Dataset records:

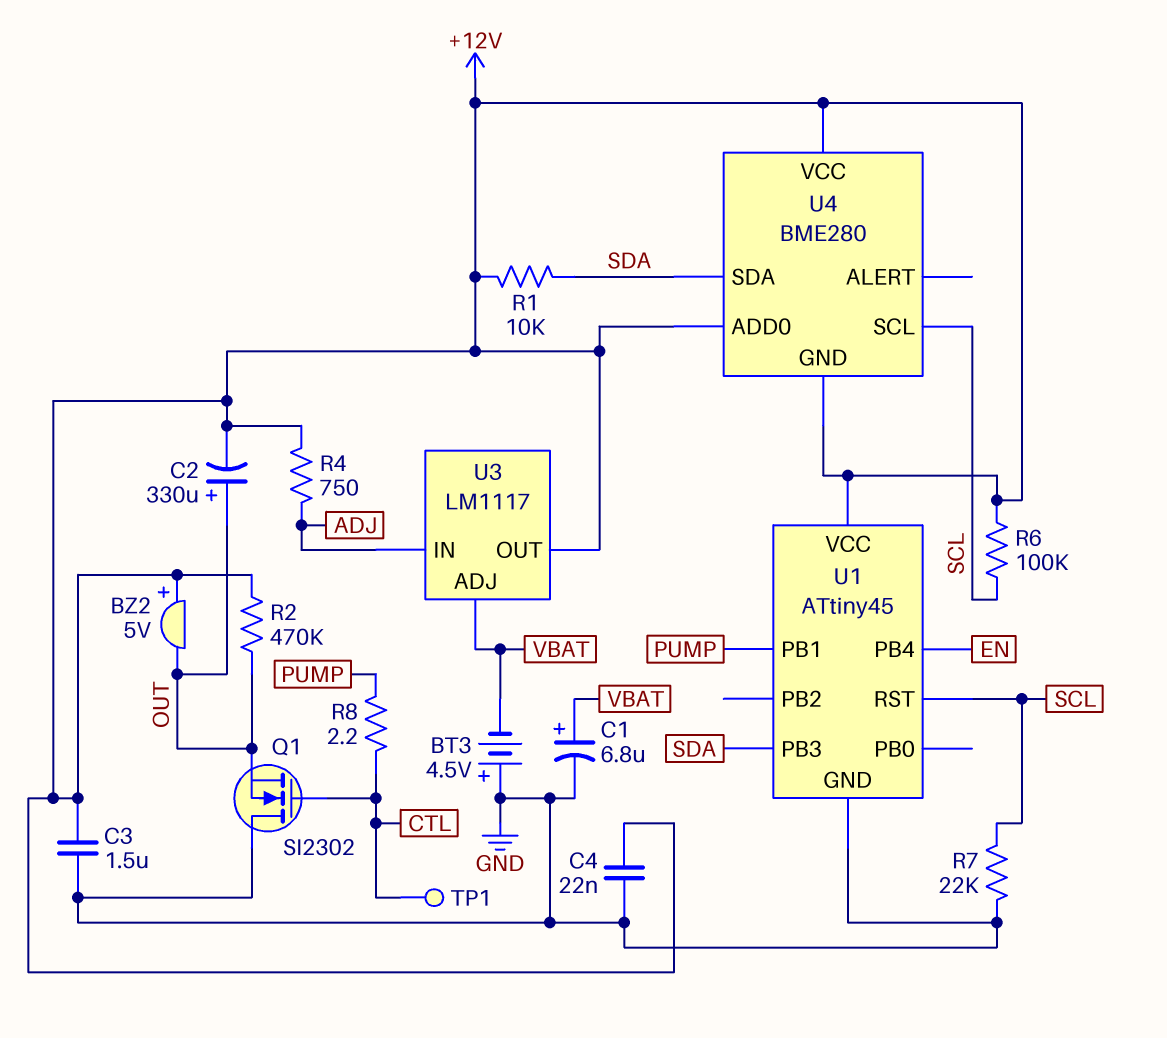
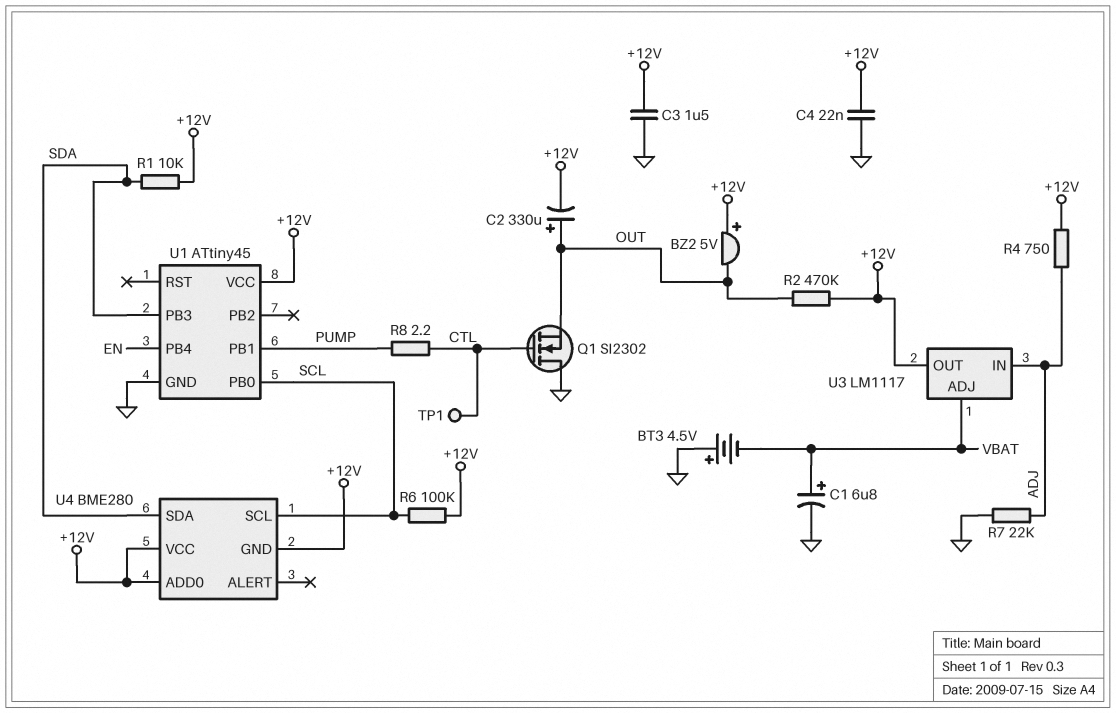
R7: 22k (GND, SCL) -> 22k (ADJ, GND)
U1 pin PB0: none -> SCL
U1 pin RST: SCL -> none

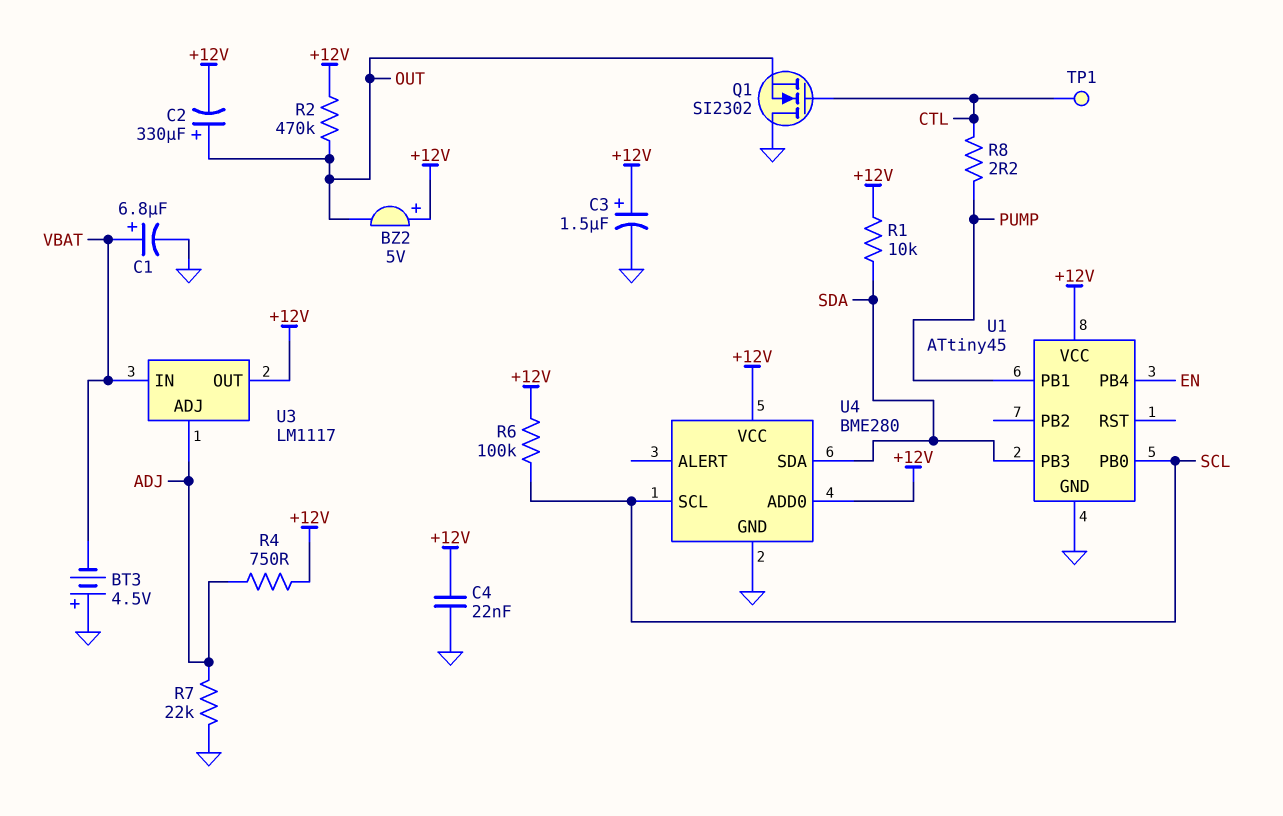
C3: 1.5uF (+12V, GND) -> 1.5uF (plus +12V, minus GND)
U3 pin ADJ: VBAT -> ADJ
U3 pin IN: ADJ -> VBAT
U4 pin GND: +12V -> GND

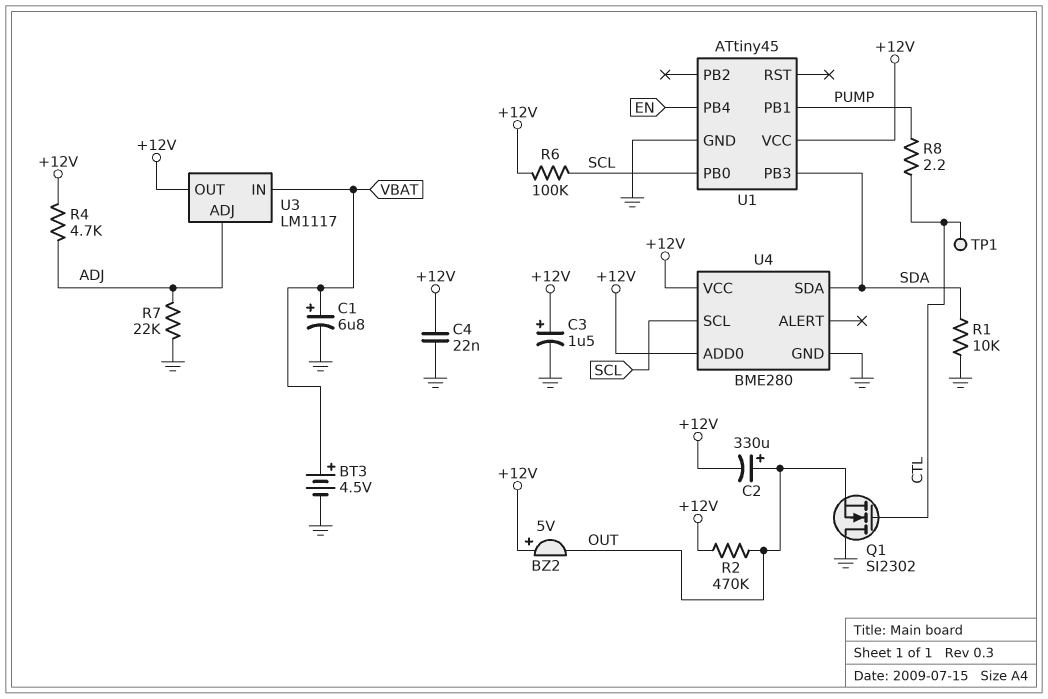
BT3: 4.5V (plus GND, minus VBAT) -> 4.5V (plus VBAT, minus GND)
R1: 10k (+12V, SDA) -> 10k (GND, SDA)
R4: 750 (+12V, ADJ) -> 4.7k (+12V, ADJ)

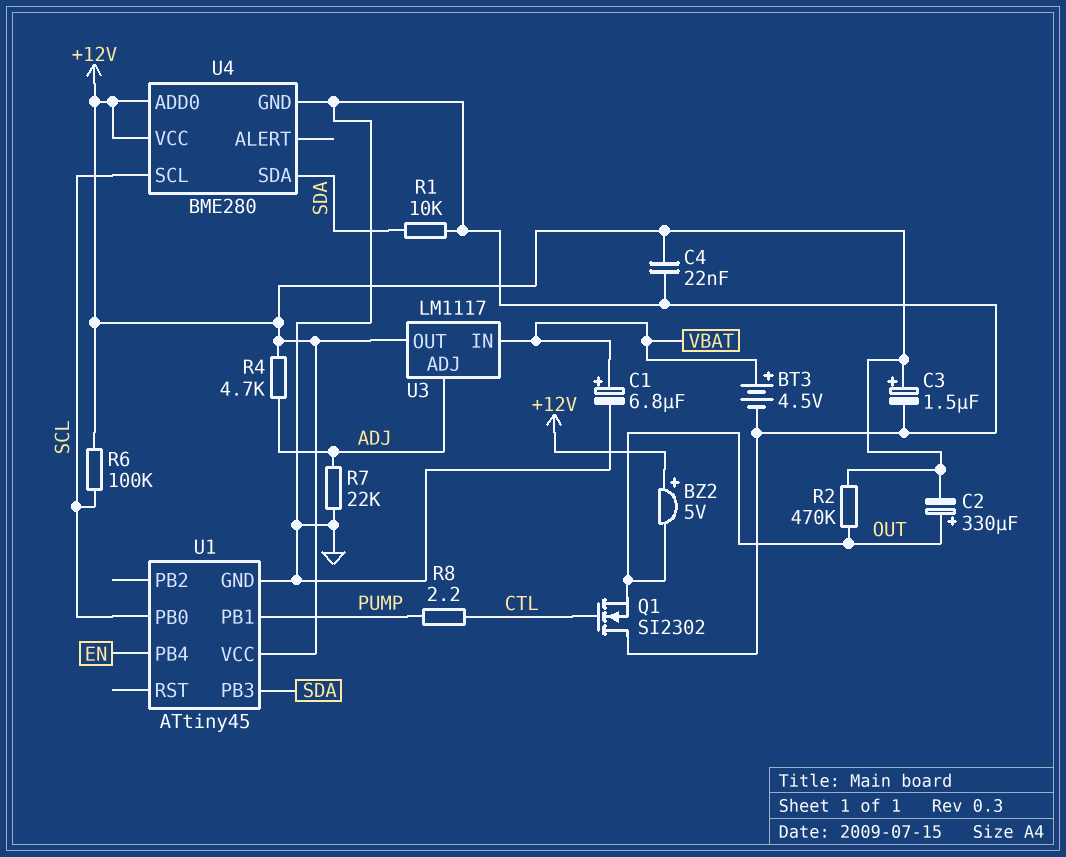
TP1: test point (CTL) -> none

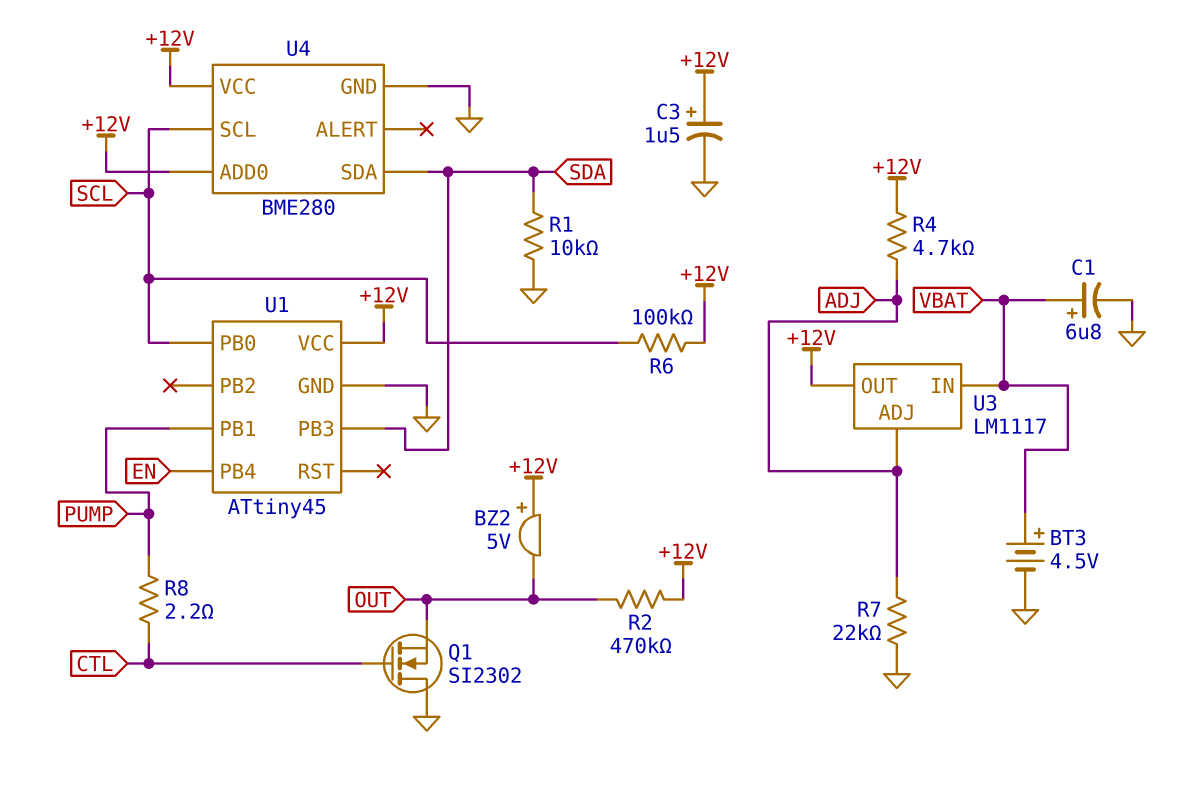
C2: 330uF (plus OUT, minus +12V) -> none
C4: 22nF (+12V, GND) -> none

YOUR GOAL -> Starting with the line that contains "TP1: test point (CTL) -> none", repeat each line exactly through the last line of the data above, and nothing more; the pictures stay out.

REPLY ->
TP1: test point (CTL) -> none

C2: 330uF (plus OUT, minus +12V) -> none
C4: 22nF (+12V, GND) -> none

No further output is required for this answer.